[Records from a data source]
▽

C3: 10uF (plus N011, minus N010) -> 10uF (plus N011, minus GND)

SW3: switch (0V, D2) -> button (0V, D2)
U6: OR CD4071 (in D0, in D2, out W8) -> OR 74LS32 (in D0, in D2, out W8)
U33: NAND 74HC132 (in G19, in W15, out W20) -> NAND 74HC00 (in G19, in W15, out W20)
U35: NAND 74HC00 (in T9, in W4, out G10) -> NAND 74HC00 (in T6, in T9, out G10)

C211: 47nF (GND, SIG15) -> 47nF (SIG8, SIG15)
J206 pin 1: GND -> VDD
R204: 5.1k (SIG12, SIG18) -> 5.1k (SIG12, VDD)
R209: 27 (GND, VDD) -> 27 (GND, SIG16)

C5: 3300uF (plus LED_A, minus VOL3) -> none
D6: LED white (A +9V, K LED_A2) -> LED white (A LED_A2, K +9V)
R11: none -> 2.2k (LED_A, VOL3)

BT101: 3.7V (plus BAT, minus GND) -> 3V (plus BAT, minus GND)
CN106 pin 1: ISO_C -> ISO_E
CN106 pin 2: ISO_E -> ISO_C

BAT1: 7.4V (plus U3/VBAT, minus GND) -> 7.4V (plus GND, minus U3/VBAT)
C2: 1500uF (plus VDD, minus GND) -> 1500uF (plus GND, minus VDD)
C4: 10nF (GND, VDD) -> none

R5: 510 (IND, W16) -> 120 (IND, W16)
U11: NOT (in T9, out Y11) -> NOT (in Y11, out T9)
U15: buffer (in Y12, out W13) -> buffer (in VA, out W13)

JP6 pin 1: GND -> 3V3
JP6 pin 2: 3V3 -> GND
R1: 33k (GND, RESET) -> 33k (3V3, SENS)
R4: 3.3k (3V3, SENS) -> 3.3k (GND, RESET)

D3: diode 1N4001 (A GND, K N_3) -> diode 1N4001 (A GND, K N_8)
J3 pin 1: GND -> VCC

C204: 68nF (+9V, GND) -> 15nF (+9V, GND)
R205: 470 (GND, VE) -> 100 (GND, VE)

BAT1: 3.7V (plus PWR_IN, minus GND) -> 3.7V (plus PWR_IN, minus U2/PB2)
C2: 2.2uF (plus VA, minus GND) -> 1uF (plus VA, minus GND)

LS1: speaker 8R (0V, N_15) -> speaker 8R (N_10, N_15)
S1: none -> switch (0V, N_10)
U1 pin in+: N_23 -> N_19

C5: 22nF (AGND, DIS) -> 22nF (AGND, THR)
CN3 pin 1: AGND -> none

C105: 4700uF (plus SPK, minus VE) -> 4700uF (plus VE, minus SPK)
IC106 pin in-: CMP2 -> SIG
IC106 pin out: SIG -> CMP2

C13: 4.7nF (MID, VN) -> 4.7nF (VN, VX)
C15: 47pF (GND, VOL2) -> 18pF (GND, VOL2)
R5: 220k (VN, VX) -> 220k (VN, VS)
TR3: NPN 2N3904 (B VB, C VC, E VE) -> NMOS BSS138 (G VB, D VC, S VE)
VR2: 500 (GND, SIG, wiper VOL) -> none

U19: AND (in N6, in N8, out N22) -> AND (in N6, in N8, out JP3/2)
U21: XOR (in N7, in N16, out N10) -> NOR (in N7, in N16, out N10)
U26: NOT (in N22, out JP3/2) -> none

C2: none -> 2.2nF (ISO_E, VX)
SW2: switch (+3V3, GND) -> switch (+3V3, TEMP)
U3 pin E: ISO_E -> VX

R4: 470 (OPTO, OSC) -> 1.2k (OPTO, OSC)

△

◆ **WHAT TO PRODUCE**: Could you restate word for word the lines above, from the one that contains "D6: LED white" through the one that contains "R4: 3.3k (3V3, SENS) -> 3.3k (GND, RESET)", and no others?

◆ **ANSWER BOX**:
D6: LED white (A +9V, K LED_A2) -> LED white (A LED_A2, K +9V)
R11: none -> 2.2k (LED_A, VOL3)

BT101: 3.7V (plus BAT, minus GND) -> 3V (plus BAT, minus GND)
CN106 pin 1: ISO_C -> ISO_E
CN106 pin 2: ISO_E -> ISO_C

BAT1: 7.4V (plus U3/VBAT, minus GND) -> 7.4V (plus GND, minus U3/VBAT)
C2: 1500uF (plus VDD, minus GND) -> 1500uF (plus GND, minus VDD)
C4: 10nF (GND, VDD) -> none

R5: 510 (IND, W16) -> 120 (IND, W16)
U11: NOT (in T9, out Y11) -> NOT (in Y11, out T9)
U15: buffer (in Y12, out W13) -> buffer (in VA, out W13)

JP6 pin 1: GND -> 3V3
JP6 pin 2: 3V3 -> GND
R1: 33k (GND, RESET) -> 33k (3V3, SENS)
R4: 3.3k (3V3, SENS) -> 3.3k (GND, RESET)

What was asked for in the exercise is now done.